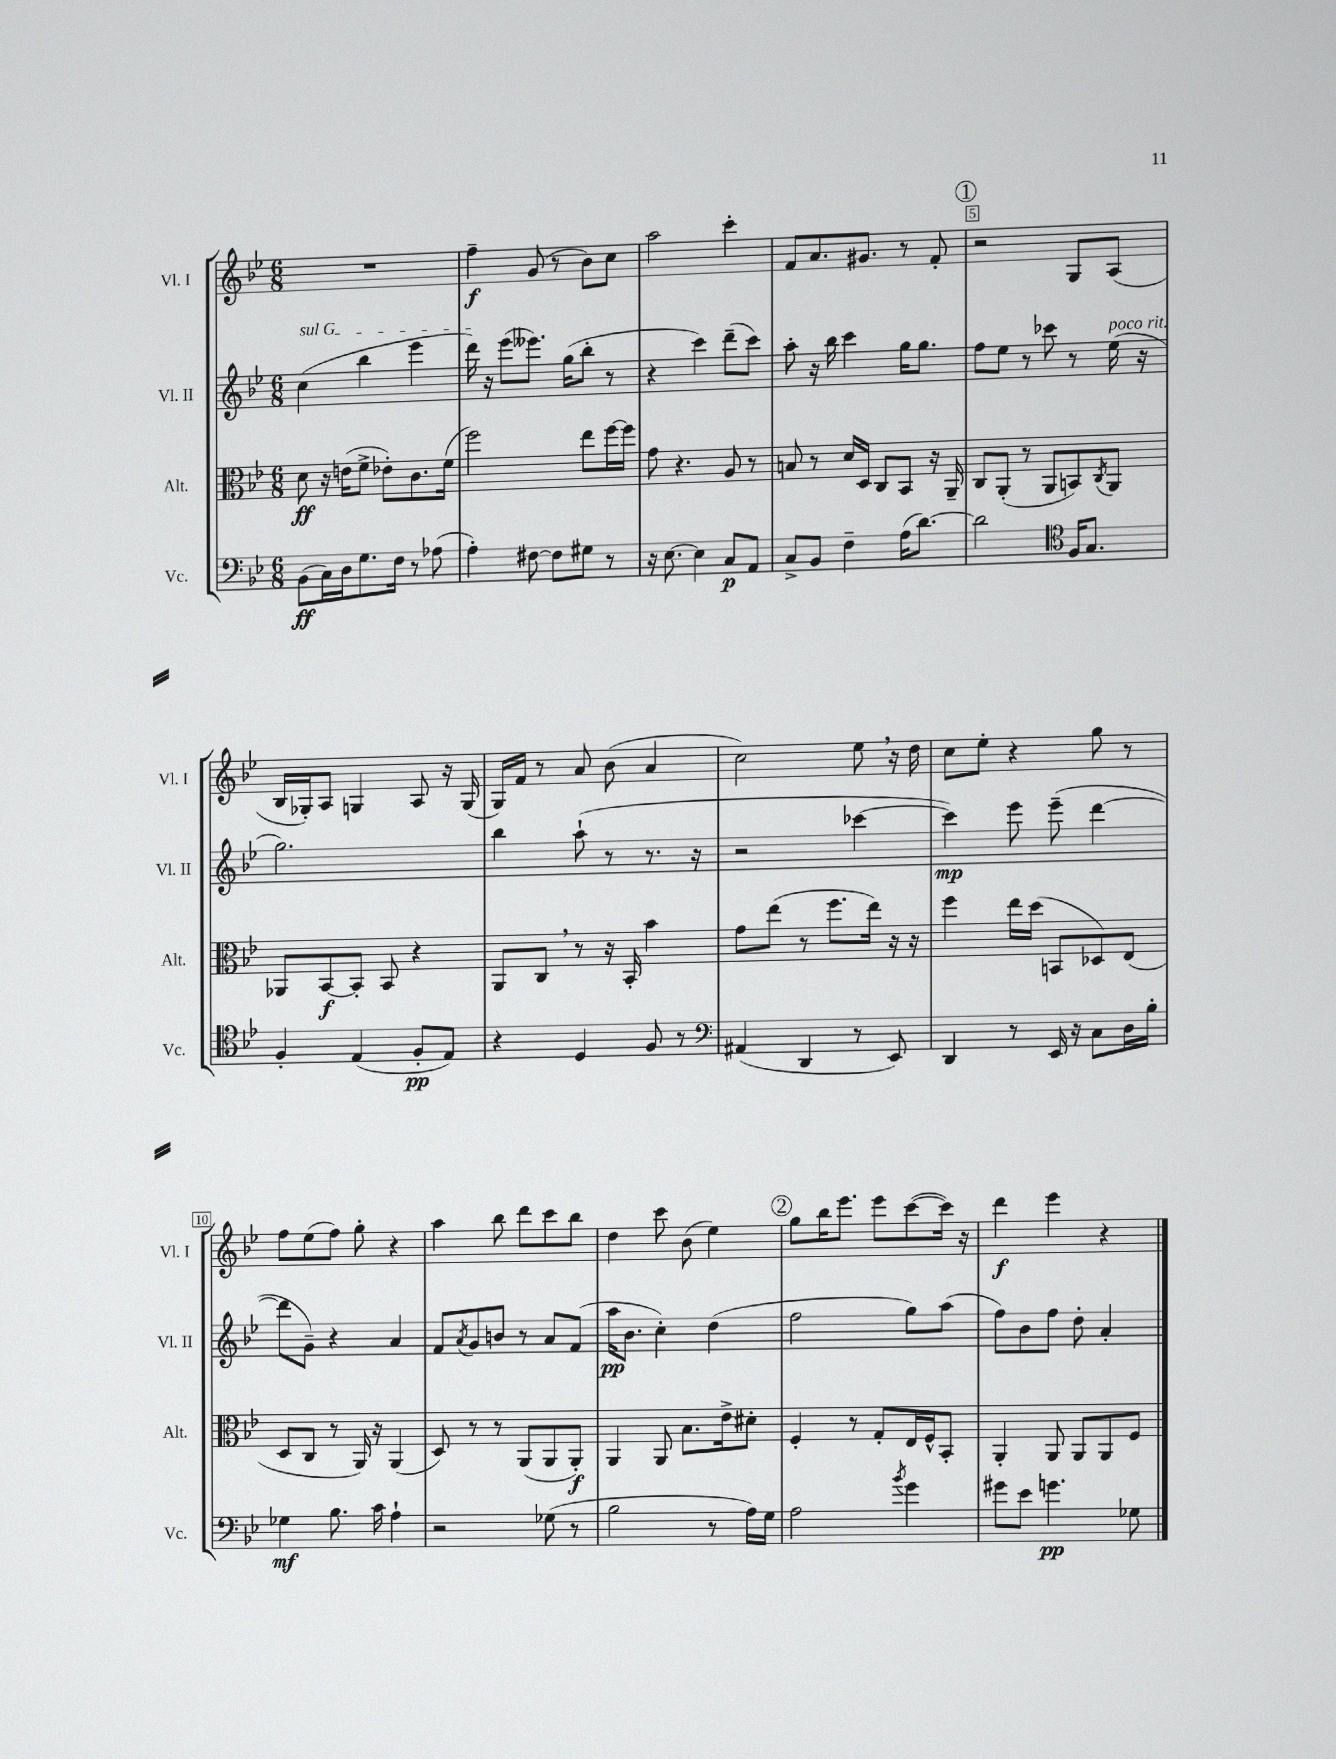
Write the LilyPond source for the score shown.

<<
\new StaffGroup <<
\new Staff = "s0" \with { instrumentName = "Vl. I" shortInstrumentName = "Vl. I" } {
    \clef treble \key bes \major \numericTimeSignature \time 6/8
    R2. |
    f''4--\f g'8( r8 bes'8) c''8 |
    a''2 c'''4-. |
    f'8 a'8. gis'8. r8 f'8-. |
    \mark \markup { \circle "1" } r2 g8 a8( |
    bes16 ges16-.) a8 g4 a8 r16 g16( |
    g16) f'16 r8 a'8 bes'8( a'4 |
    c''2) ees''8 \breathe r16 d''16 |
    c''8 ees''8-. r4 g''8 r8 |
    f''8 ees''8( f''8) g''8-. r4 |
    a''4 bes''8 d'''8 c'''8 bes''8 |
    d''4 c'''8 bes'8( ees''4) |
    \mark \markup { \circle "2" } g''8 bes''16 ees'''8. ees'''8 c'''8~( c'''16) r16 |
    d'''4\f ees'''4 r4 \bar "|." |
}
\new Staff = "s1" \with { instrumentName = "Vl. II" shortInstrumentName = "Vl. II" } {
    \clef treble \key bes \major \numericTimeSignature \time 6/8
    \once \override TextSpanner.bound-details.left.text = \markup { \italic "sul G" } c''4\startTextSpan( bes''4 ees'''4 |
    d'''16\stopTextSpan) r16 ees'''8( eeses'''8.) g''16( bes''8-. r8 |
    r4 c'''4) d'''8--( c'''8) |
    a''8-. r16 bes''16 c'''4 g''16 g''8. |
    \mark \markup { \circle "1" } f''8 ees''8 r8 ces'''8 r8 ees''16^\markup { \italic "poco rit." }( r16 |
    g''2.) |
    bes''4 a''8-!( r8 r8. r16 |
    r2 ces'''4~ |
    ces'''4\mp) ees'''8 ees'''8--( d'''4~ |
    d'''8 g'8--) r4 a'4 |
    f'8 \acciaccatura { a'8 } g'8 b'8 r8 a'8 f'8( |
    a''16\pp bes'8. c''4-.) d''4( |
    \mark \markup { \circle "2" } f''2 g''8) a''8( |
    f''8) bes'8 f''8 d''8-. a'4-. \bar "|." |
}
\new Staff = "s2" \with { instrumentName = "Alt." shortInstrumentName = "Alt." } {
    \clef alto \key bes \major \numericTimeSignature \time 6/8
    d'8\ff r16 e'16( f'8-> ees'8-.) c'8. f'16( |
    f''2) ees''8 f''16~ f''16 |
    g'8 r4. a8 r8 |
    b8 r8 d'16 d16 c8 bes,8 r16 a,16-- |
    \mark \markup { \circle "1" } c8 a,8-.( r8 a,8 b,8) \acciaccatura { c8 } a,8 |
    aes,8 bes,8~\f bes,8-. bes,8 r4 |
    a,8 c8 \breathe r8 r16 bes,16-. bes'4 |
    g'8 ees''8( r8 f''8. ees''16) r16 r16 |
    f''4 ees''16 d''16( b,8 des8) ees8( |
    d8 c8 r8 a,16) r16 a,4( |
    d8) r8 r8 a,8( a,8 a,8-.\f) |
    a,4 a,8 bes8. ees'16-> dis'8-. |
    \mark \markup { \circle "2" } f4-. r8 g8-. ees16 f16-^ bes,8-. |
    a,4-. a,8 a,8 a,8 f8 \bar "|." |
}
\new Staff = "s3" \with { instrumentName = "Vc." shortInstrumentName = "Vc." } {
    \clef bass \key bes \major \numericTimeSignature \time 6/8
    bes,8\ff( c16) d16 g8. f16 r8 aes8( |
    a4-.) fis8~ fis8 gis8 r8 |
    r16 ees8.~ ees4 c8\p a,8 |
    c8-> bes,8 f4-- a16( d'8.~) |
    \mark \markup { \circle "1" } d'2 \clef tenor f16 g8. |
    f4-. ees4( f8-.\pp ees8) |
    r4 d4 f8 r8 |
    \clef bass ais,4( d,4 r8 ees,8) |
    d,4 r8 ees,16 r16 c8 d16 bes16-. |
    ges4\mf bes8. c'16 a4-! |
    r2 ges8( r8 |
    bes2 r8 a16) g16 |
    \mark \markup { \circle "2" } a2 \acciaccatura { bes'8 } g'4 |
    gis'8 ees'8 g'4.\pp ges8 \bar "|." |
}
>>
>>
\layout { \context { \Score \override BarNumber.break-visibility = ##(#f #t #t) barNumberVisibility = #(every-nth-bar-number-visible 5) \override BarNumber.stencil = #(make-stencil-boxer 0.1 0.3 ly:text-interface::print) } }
##############################
### What the task asks:
How many lines in the items above contain the string "bass"? Reply with the number only.

### Task response:
2